▶ _PROMPT_
Return the run of lines below that opens with the line containing "IMU1 pin INT: B13 -> A15" and closes with the line containing "PIR1: AM312 -> HC-SR505", keeping each one exact.

▶ _SUPPLIED RECORDS_

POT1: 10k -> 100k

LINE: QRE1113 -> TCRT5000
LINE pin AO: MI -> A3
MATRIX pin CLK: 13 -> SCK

---

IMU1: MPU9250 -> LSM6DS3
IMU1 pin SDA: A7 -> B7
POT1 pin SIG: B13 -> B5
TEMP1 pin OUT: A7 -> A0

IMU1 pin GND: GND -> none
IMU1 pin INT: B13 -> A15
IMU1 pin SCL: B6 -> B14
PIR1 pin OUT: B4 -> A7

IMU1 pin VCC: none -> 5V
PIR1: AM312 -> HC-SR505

---

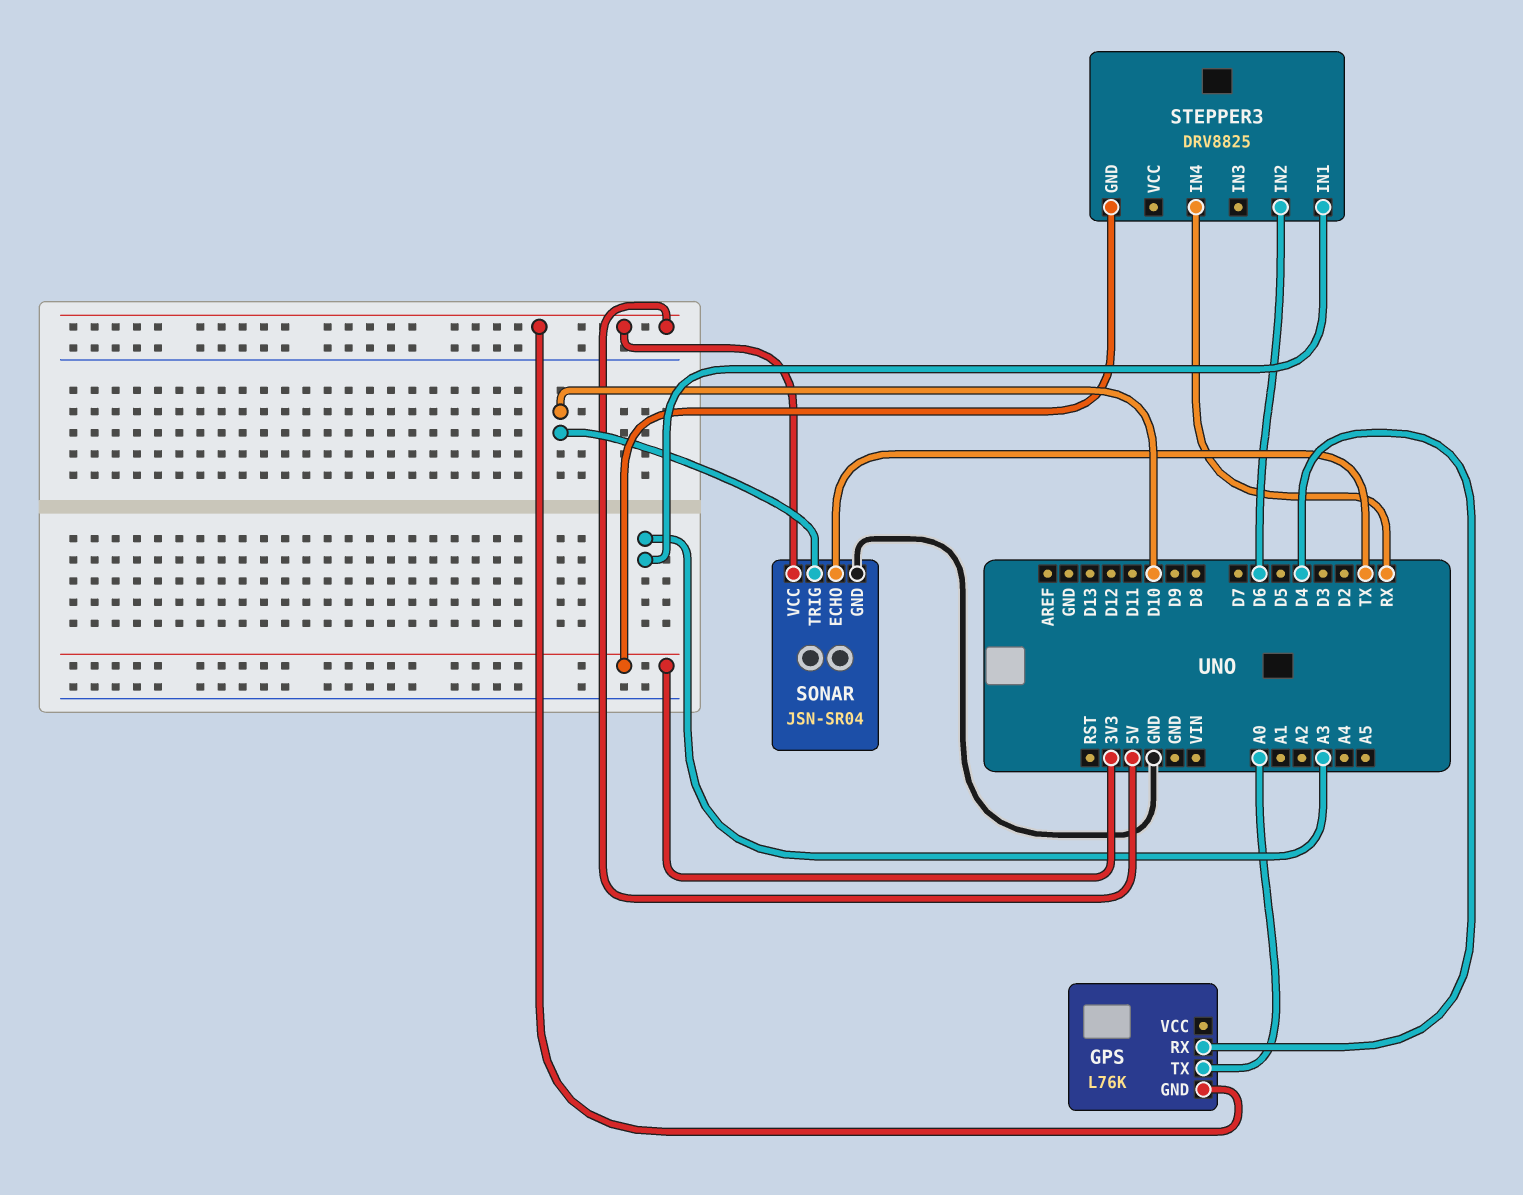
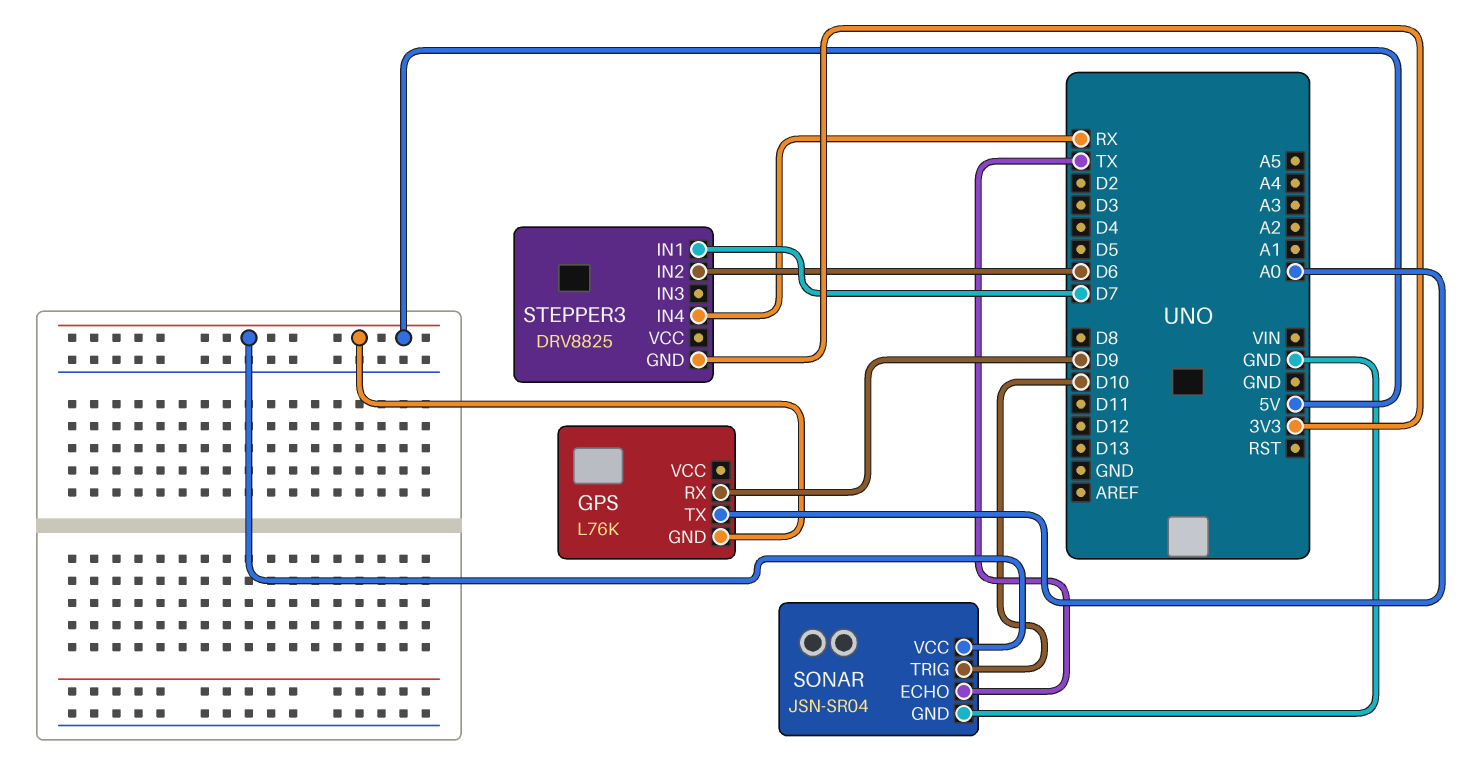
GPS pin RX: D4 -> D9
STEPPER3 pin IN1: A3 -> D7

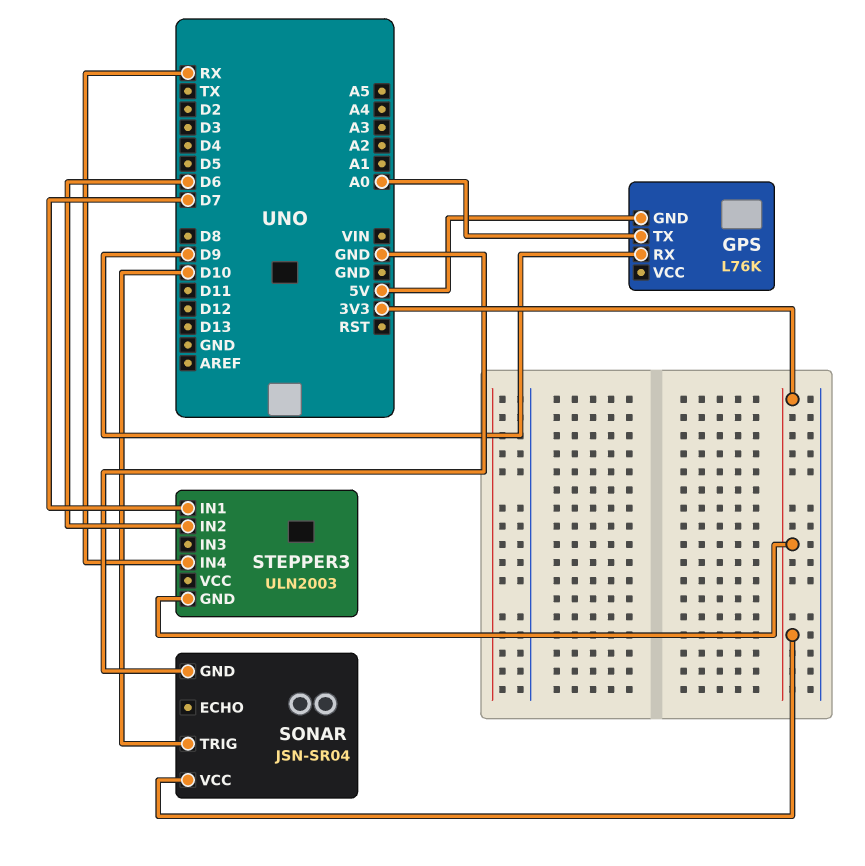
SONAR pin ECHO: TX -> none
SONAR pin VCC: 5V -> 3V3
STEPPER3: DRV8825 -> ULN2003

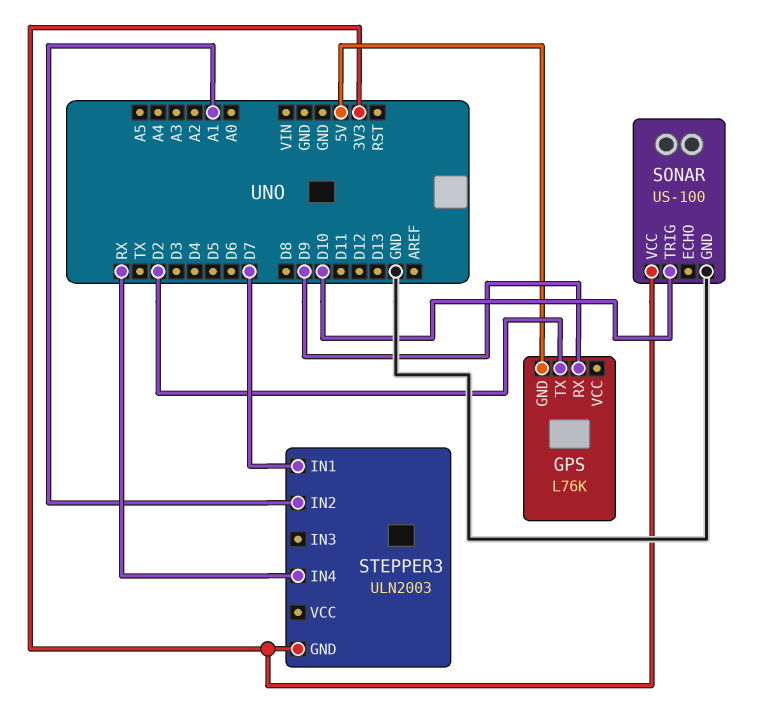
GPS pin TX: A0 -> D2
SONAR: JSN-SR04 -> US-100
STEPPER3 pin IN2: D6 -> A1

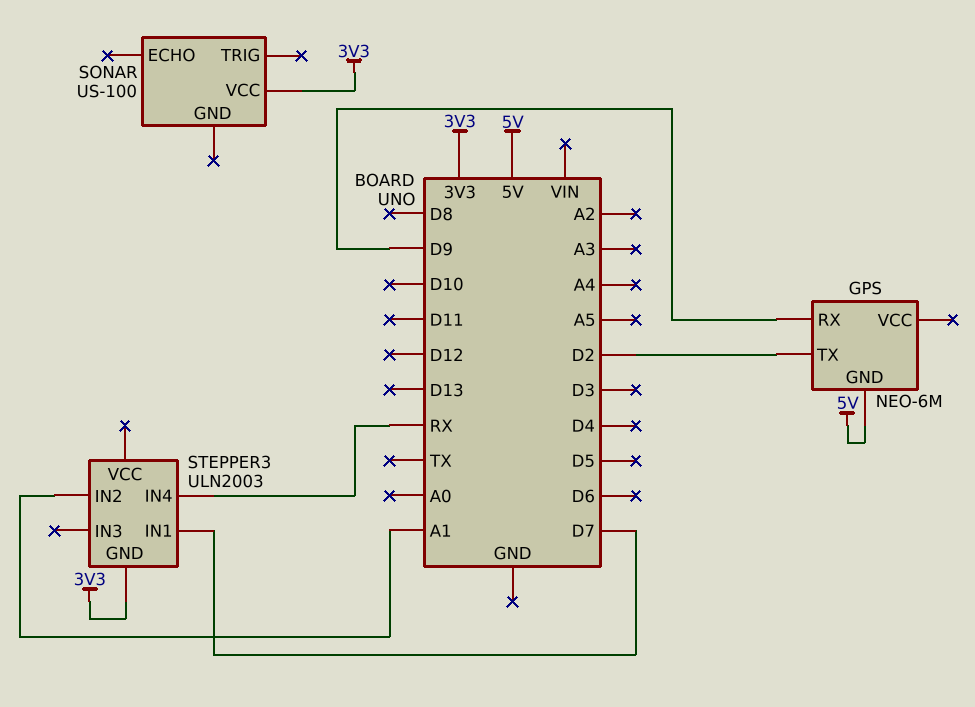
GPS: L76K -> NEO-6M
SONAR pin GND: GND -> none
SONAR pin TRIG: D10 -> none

▶ _RESULT OF THIS TASK_
IMU1 pin INT: B13 -> A15
IMU1 pin SCL: B6 -> B14
PIR1 pin OUT: B4 -> A7

IMU1 pin VCC: none -> 5V
PIR1: AM312 -> HC-SR505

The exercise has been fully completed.